(Beginning of INPUT DATA)

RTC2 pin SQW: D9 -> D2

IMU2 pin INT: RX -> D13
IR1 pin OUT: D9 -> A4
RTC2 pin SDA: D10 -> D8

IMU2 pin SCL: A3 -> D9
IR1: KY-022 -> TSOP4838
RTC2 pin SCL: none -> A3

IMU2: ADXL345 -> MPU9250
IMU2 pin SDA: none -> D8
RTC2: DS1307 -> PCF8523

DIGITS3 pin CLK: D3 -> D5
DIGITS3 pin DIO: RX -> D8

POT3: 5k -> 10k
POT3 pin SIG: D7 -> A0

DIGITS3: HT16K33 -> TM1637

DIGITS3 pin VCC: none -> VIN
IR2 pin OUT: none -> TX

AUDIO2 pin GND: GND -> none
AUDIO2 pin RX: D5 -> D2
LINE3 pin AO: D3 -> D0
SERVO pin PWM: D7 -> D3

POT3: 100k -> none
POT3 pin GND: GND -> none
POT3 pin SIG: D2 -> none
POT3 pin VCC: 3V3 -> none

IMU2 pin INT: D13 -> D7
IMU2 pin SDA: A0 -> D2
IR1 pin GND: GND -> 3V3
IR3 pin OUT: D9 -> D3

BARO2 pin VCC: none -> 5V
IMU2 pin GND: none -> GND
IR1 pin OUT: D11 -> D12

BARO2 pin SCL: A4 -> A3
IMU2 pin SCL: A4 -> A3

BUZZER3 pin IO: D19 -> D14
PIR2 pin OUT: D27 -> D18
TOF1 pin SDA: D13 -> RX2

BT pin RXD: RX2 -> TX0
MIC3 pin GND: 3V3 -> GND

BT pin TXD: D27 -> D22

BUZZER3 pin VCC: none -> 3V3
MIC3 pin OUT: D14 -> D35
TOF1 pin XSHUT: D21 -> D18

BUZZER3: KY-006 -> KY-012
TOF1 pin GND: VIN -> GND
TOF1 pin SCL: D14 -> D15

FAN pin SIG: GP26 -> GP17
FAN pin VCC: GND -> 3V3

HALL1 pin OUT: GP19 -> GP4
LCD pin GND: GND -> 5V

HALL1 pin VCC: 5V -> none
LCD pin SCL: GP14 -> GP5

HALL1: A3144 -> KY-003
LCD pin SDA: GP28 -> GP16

(End of INPUT DATA)

▸ WORK INSTRUCTIONS: Reproduce the entries above in full and exactly.

▸ SOLVED EXERCISE:
RTC2 pin SQW: D9 -> D2

IMU2 pin INT: RX -> D13
IR1 pin OUT: D9 -> A4
RTC2 pin SDA: D10 -> D8

IMU2 pin SCL: A3 -> D9
IR1: KY-022 -> TSOP4838
RTC2 pin SCL: none -> A3

IMU2: ADXL345 -> MPU9250
IMU2 pin SDA: none -> D8
RTC2: DS1307 -> PCF8523

DIGITS3 pin CLK: D3 -> D5
DIGITS3 pin DIO: RX -> D8

POT3: 5k -> 10k
POT3 pin SIG: D7 -> A0

DIGITS3: HT16K33 -> TM1637

DIGITS3 pin VCC: none -> VIN
IR2 pin OUT: none -> TX

AUDIO2 pin GND: GND -> none
AUDIO2 pin RX: D5 -> D2
LINE3 pin AO: D3 -> D0
SERVO pin PWM: D7 -> D3

POT3: 100k -> none
POT3 pin GND: GND -> none
POT3 pin SIG: D2 -> none
POT3 pin VCC: 3V3 -> none

IMU2 pin INT: D13 -> D7
IMU2 pin SDA: A0 -> D2
IR1 pin GND: GND -> 3V3
IR3 pin OUT: D9 -> D3

BARO2 pin VCC: none -> 5V
IMU2 pin GND: none -> GND
IR1 pin OUT: D11 -> D12

BARO2 pin SCL: A4 -> A3
IMU2 pin SCL: A4 -> A3

BUZZER3 pin IO: D19 -> D14
PIR2 pin OUT: D27 -> D18
TOF1 pin SDA: D13 -> RX2

BT pin RXD: RX2 -> TX0
MIC3 pin GND: 3V3 -> GND

BT pin TXD: D27 -> D22

BUZZER3 pin VCC: none -> 3V3
MIC3 pin OUT: D14 -> D35
TOF1 pin XSHUT: D21 -> D18

BUZZER3: KY-006 -> KY-012
TOF1 pin GND: VIN -> GND
TOF1 pin SCL: D14 -> D15

FAN pin SIG: GP26 -> GP17
FAN pin VCC: GND -> 3V3

HALL1 pin OUT: GP19 -> GP4
LCD pin GND: GND -> 5V

HALL1 pin VCC: 5V -> none
LCD pin SCL: GP14 -> GP5

HALL1: A3144 -> KY-003
LCD pin SDA: GP28 -> GP16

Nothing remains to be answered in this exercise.